**YOUR GOAL:** Report every line of the data where the string "down" appears.

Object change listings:
──────

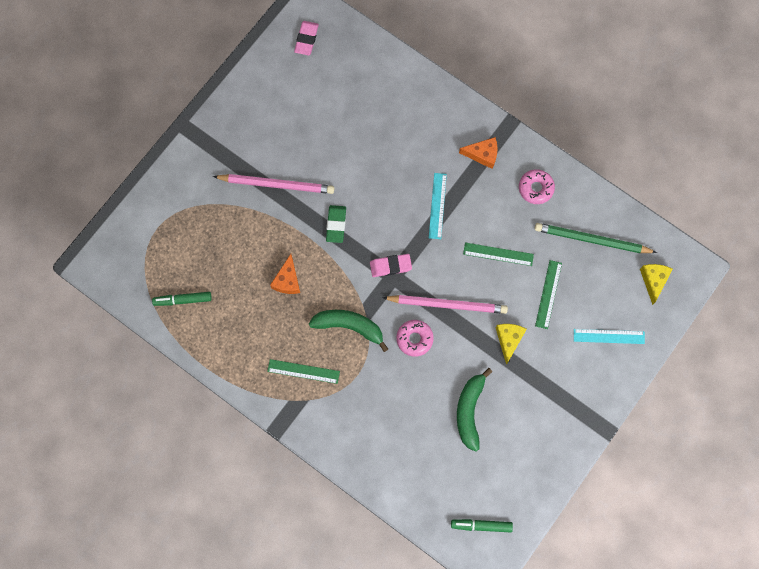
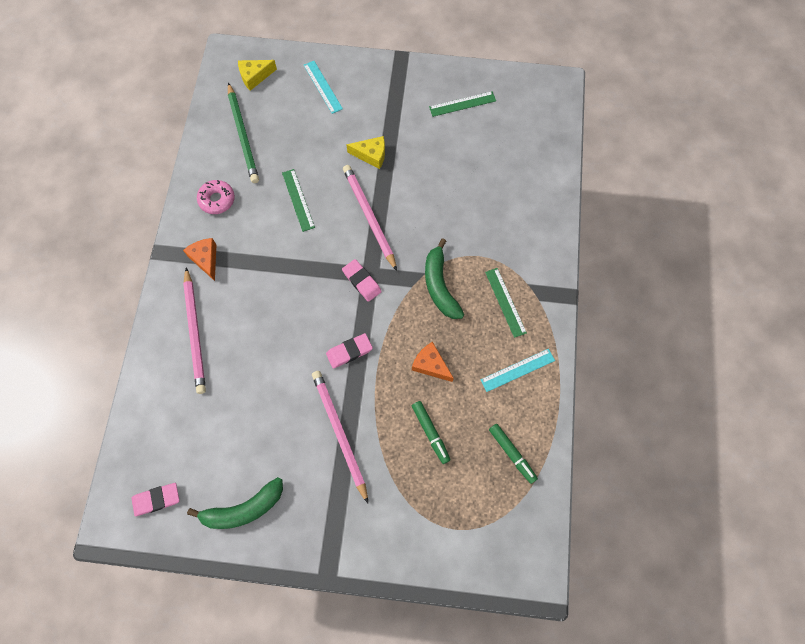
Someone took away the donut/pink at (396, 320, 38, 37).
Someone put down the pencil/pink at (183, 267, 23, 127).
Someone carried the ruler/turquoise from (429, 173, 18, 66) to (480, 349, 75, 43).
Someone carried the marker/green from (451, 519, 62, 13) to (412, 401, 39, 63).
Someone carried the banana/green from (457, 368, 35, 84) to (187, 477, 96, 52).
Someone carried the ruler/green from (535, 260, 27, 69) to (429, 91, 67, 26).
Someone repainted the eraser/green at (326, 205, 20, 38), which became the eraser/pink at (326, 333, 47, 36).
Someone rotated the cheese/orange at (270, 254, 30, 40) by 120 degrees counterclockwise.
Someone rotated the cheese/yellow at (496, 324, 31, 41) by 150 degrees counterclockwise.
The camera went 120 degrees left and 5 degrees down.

──────

**EXERCISE ANSWER:**
Someone put down the pencil/pink at (183, 267, 23, 127).
The camera went 120 degrees left and 5 degrees down.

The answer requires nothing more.